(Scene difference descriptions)
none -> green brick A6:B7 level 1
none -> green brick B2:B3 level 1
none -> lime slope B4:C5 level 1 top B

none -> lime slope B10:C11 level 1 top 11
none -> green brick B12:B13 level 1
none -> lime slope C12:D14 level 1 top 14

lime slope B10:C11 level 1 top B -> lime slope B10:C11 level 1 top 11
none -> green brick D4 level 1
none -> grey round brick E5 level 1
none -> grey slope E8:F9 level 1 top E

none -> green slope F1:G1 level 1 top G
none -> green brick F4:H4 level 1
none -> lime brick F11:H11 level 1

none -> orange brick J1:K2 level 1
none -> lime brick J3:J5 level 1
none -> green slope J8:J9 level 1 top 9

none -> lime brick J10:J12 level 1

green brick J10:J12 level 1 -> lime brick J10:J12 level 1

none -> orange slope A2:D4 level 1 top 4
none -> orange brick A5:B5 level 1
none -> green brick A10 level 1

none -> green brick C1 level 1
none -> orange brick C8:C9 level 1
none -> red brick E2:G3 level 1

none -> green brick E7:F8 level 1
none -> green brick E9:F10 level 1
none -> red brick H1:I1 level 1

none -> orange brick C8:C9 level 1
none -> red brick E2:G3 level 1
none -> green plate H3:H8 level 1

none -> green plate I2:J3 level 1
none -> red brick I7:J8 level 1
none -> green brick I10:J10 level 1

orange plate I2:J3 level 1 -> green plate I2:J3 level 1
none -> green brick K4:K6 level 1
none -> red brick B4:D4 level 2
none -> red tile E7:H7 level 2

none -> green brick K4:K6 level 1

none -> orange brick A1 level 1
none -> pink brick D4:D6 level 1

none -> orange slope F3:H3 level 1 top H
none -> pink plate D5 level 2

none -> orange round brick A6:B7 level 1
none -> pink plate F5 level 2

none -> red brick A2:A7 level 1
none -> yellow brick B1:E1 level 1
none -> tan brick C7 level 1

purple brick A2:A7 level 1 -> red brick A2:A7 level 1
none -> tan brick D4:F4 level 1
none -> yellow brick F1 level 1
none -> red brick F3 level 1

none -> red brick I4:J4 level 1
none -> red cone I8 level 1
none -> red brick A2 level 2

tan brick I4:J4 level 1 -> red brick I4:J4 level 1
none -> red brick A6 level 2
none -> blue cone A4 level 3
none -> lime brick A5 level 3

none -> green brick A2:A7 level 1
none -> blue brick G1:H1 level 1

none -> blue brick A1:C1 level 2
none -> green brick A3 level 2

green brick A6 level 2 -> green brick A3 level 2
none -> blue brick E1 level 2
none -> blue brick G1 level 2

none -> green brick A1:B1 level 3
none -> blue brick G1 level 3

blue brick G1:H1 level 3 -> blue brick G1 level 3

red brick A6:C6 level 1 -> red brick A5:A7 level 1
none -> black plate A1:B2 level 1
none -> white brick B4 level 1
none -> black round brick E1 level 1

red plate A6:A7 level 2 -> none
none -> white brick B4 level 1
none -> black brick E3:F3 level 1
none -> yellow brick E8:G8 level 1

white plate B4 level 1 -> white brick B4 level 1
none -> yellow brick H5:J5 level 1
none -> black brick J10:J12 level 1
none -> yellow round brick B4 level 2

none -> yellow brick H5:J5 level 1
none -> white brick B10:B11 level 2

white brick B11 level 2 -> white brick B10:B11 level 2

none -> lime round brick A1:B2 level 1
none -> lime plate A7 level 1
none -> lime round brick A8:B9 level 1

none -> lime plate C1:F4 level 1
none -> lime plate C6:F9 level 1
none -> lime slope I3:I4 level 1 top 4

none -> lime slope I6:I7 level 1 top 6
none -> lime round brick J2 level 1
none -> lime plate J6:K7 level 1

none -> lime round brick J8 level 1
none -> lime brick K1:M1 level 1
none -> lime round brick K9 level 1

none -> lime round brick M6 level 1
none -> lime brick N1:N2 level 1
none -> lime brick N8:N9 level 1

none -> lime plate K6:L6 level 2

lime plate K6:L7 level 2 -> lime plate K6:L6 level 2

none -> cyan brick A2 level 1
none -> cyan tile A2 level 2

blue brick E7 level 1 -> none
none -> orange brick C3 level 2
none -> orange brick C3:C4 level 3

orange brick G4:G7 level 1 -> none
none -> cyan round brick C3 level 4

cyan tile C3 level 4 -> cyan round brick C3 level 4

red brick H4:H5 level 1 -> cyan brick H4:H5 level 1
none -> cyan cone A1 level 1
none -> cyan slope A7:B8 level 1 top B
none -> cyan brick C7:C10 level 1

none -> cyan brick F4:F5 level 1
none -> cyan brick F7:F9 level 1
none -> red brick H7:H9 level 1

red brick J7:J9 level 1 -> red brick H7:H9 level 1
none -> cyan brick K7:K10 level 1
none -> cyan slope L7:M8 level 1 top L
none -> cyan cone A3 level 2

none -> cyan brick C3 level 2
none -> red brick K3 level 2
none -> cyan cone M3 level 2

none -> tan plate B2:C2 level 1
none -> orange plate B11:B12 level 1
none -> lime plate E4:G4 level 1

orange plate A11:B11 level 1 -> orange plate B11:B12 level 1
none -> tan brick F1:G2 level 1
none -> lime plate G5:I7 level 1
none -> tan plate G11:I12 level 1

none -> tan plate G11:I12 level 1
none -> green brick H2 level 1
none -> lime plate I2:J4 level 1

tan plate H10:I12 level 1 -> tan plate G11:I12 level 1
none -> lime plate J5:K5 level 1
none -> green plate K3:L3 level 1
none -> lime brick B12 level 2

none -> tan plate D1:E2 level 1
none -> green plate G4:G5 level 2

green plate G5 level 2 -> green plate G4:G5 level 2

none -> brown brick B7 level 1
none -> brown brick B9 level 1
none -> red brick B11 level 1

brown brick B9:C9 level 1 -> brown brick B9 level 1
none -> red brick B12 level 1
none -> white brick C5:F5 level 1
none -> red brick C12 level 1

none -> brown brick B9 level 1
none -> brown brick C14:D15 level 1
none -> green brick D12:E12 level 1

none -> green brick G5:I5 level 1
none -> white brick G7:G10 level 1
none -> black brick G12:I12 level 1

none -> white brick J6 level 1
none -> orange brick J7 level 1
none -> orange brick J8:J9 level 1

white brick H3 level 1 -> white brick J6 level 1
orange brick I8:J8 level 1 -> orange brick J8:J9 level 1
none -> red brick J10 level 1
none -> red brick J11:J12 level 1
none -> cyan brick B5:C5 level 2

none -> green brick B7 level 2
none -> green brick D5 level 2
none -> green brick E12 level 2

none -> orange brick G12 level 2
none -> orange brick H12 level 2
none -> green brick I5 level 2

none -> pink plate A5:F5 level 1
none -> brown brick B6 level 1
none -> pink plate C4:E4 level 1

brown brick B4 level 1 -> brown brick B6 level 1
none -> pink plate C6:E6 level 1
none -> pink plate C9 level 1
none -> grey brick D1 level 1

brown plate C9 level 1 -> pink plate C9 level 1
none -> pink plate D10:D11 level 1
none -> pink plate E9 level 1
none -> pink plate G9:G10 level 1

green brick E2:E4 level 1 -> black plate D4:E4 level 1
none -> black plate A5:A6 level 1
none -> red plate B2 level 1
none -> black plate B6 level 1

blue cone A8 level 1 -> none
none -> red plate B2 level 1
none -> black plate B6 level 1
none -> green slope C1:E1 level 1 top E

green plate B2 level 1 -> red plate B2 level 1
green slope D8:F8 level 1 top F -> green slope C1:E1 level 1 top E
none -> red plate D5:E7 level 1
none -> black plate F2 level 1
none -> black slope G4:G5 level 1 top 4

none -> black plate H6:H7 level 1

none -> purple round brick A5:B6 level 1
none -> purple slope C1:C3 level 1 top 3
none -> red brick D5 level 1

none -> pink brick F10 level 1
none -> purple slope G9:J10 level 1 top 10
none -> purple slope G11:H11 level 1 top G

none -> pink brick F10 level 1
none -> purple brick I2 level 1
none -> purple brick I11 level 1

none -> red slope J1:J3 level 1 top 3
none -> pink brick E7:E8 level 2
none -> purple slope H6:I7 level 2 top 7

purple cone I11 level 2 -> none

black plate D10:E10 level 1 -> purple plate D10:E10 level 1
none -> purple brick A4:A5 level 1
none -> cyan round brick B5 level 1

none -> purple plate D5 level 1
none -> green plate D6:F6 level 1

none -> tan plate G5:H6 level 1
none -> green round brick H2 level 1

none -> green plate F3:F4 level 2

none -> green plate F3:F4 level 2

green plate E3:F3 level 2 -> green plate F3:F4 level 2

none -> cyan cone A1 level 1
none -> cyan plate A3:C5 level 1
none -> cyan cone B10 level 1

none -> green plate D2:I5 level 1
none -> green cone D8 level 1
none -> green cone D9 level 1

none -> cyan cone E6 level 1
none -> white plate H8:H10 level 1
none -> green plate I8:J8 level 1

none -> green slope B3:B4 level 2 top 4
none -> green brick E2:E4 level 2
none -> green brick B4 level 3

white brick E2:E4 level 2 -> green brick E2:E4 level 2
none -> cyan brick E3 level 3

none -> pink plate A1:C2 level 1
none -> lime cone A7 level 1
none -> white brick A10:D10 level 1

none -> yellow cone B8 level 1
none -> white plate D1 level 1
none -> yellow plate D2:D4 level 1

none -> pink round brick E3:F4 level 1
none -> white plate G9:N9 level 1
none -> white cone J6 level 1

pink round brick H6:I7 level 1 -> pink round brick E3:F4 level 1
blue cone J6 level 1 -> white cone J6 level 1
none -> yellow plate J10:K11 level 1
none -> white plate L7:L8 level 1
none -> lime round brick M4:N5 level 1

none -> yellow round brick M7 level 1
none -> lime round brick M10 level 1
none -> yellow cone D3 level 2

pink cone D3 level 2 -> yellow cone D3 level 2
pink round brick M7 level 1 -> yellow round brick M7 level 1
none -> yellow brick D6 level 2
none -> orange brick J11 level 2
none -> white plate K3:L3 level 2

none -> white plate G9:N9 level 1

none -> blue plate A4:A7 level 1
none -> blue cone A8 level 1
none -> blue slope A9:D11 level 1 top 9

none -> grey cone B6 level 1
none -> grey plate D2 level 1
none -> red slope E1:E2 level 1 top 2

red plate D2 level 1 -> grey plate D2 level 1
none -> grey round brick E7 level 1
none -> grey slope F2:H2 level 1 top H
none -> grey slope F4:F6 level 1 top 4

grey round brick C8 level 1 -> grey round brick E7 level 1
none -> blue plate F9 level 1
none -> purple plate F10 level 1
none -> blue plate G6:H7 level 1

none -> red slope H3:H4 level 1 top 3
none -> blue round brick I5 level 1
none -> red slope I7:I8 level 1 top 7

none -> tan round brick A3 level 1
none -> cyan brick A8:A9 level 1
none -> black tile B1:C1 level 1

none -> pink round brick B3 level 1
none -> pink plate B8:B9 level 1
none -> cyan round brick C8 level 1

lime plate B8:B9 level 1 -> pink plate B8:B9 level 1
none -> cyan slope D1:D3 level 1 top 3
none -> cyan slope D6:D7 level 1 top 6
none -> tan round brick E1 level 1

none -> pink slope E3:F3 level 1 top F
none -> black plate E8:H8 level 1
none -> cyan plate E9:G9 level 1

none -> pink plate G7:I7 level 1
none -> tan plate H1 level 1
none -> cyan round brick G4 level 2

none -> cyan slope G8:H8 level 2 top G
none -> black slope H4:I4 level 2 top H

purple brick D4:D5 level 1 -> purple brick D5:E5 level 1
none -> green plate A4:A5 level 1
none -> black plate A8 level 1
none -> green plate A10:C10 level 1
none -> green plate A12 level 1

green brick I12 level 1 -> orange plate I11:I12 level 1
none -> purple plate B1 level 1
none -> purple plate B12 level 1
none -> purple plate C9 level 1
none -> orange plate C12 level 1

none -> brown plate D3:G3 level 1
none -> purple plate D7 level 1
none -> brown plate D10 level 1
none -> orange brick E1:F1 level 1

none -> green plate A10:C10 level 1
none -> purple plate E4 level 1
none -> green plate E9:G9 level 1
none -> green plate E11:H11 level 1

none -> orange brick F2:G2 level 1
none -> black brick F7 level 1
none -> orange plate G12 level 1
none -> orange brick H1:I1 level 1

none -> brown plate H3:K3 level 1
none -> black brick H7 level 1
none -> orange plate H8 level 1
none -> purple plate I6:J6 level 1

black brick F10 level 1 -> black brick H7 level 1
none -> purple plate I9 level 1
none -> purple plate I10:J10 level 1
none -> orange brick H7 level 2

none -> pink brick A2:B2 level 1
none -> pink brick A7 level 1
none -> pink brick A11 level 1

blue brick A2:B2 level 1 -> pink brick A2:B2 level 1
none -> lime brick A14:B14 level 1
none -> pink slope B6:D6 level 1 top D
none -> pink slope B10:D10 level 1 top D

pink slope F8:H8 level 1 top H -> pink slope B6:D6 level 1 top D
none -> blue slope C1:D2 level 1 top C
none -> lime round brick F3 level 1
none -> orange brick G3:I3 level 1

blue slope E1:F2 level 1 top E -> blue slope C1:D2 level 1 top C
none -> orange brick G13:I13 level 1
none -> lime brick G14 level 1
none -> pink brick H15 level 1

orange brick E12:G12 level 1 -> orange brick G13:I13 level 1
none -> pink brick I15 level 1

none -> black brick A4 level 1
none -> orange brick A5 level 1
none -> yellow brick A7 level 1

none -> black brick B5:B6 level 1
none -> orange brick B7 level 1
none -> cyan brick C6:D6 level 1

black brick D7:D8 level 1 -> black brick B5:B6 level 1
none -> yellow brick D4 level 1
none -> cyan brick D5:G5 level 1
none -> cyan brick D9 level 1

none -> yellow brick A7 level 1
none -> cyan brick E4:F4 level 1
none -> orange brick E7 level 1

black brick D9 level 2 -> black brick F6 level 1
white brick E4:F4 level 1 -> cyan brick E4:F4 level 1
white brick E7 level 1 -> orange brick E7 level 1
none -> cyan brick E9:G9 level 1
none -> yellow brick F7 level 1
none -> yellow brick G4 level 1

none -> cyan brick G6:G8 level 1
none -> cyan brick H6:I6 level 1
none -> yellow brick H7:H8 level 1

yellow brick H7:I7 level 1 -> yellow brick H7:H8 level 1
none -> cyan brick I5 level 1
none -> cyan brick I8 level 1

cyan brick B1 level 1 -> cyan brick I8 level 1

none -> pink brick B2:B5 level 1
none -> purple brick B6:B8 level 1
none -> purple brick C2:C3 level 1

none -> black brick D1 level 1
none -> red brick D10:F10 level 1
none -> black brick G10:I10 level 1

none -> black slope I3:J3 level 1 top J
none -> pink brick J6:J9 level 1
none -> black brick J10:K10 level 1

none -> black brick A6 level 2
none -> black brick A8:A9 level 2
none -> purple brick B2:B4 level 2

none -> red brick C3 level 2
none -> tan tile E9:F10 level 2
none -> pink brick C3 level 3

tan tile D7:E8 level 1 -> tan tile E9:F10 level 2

- [Task item]: Only one stretch of the data above is needed. Restate it word for word, from the line containing "none -> tan round brick A3 level 1" through the line containing "none -> purple plate B12 level 1", both ends included.

- [Exercise answer]:
none -> tan round brick A3 level 1
none -> cyan brick A8:A9 level 1
none -> black tile B1:C1 level 1

none -> pink round brick B3 level 1
none -> pink plate B8:B9 level 1
none -> cyan round brick C8 level 1

lime plate B8:B9 level 1 -> pink plate B8:B9 level 1
none -> cyan slope D1:D3 level 1 top 3
none -> cyan slope D6:D7 level 1 top 6
none -> tan round brick E1 level 1

none -> pink slope E3:F3 level 1 top F
none -> black plate E8:H8 level 1
none -> cyan plate E9:G9 level 1

none -> pink plate G7:I7 level 1
none -> tan plate H1 level 1
none -> cyan round brick G4 level 2

none -> cyan slope G8:H8 level 2 top G
none -> black slope H4:I4 level 2 top H

purple brick D4:D5 level 1 -> purple brick D5:E5 level 1
none -> green plate A4:A5 level 1
none -> black plate A8 level 1
none -> green plate A10:C10 level 1
none -> green plate A12 level 1

green brick I12 level 1 -> orange plate I11:I12 level 1
none -> purple plate B1 level 1
none -> purple plate B12 level 1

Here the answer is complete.